» Try it
One line at a time, check the entries below for the word "down", and copy each line that has it.

--- The input Enclosed Below ---

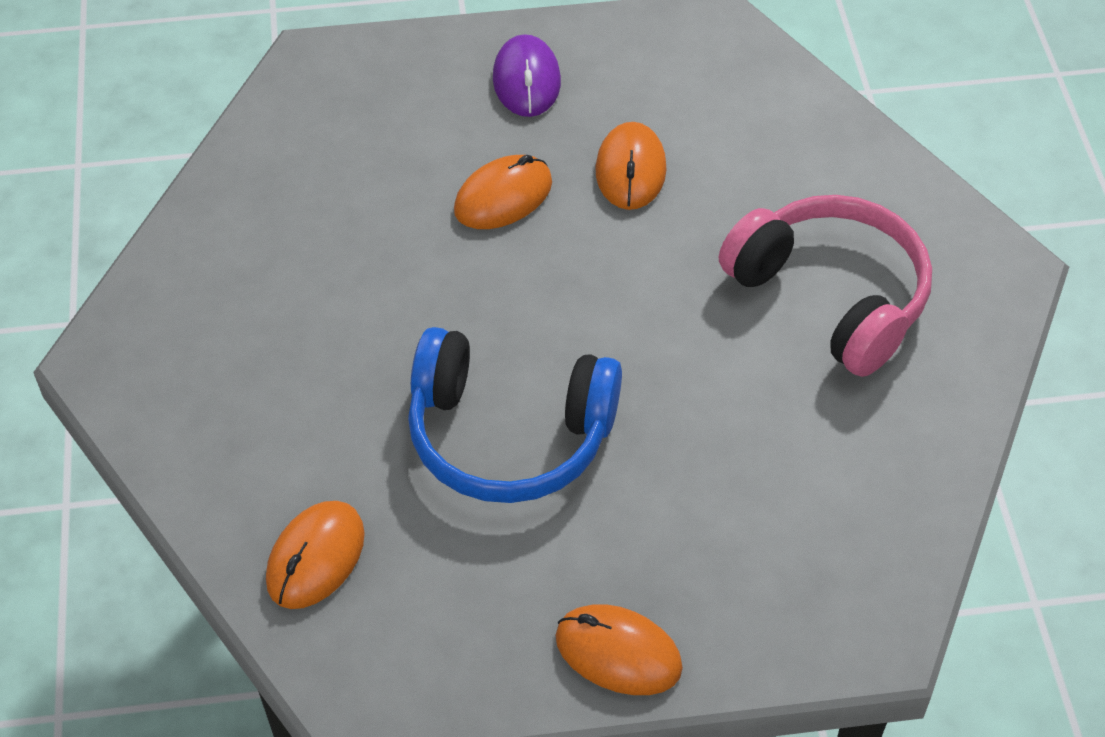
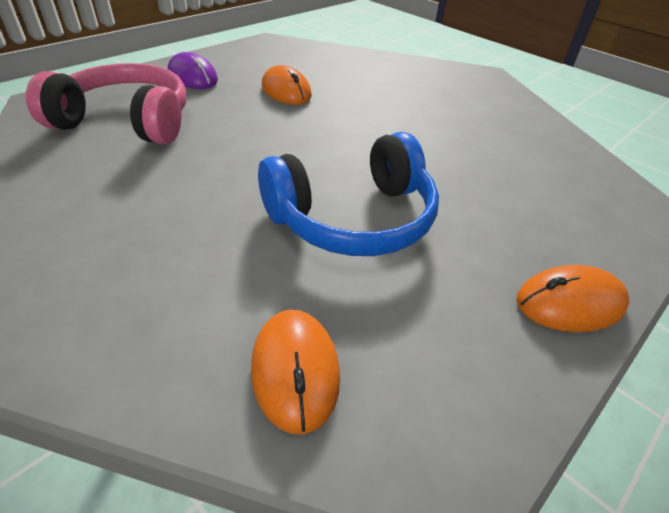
camera: 40 degrees left, 10 degrees down
(503, 197) = (226, 119): orange mouse -> none
(830, 297) = (436, 103): pink headphones -> pink headphones (126, 122)

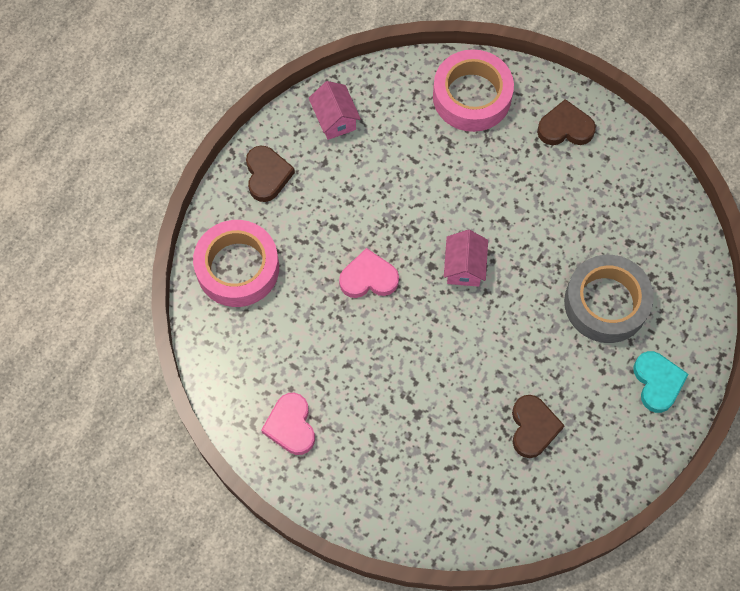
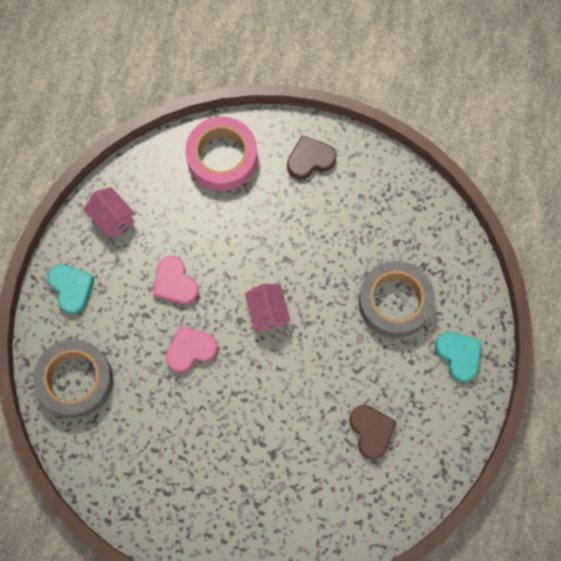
camera: 20 degrees left, 5 degrees up
(237, 268) = (75, 380): pink tape -> grey tape
(267, 175) = (71, 289): brown heart -> turquoise heart
(291, 426) = (170, 503): pink heart -> pink heart (175, 283)

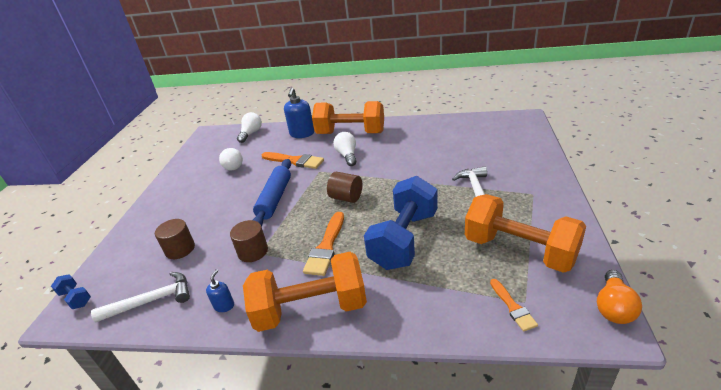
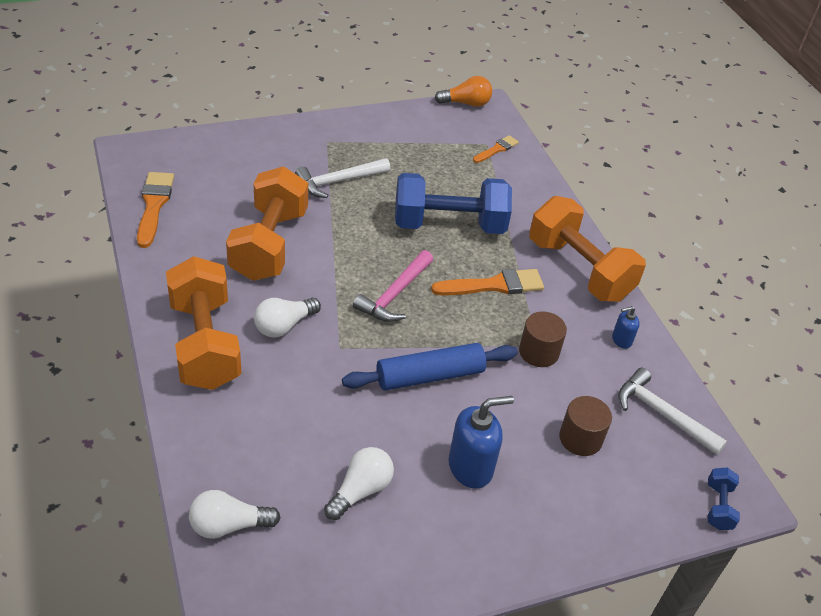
camera: 125 degrees left, 10 degrees up
(295, 161) = (319, 393): orange brush -> orange brush (154, 205)
(302, 134) = (217, 422): blue soap dispenser -> blue soap dispenser (471, 467)
(346, 197) = (395, 294): brown cylinder -> pink hammer
(519, 250) = (425, 148): orange dumbbell -> orange dumbbell (269, 245)

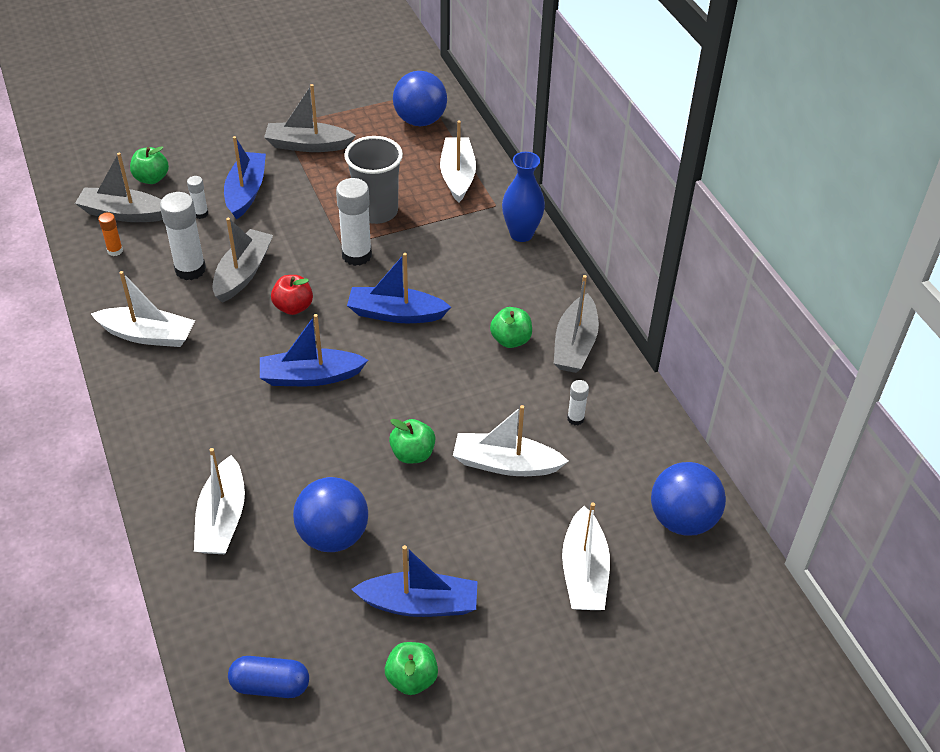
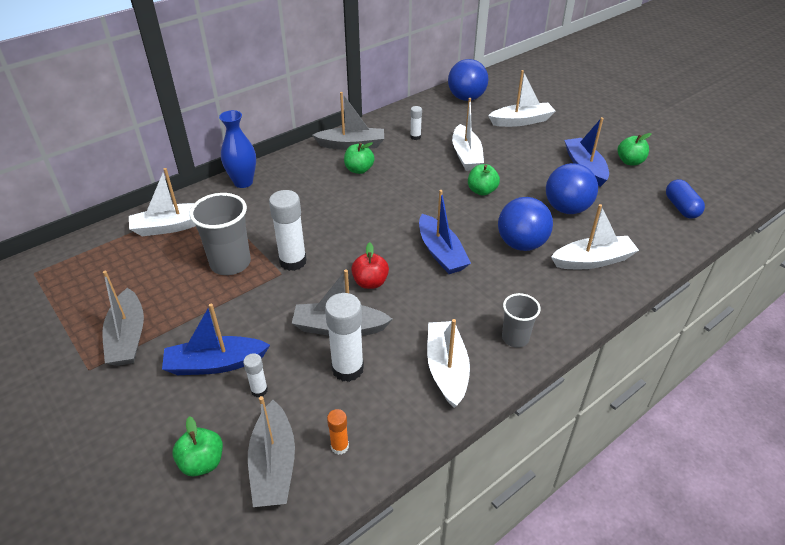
camera: 105 degrees left, 5 degrees down
(152, 398) = (515, 338): none -> grey cup
(396, 313) = (354, 225): blue boat -> none
(420, 120) = (84, 265): blue ball -> blue ball (521, 244)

--- End of Enclosed The input ---

» Solved exercise
camera: 40 degrees left, 10 degrees down
camera: 105 degrees left, 5 degrees down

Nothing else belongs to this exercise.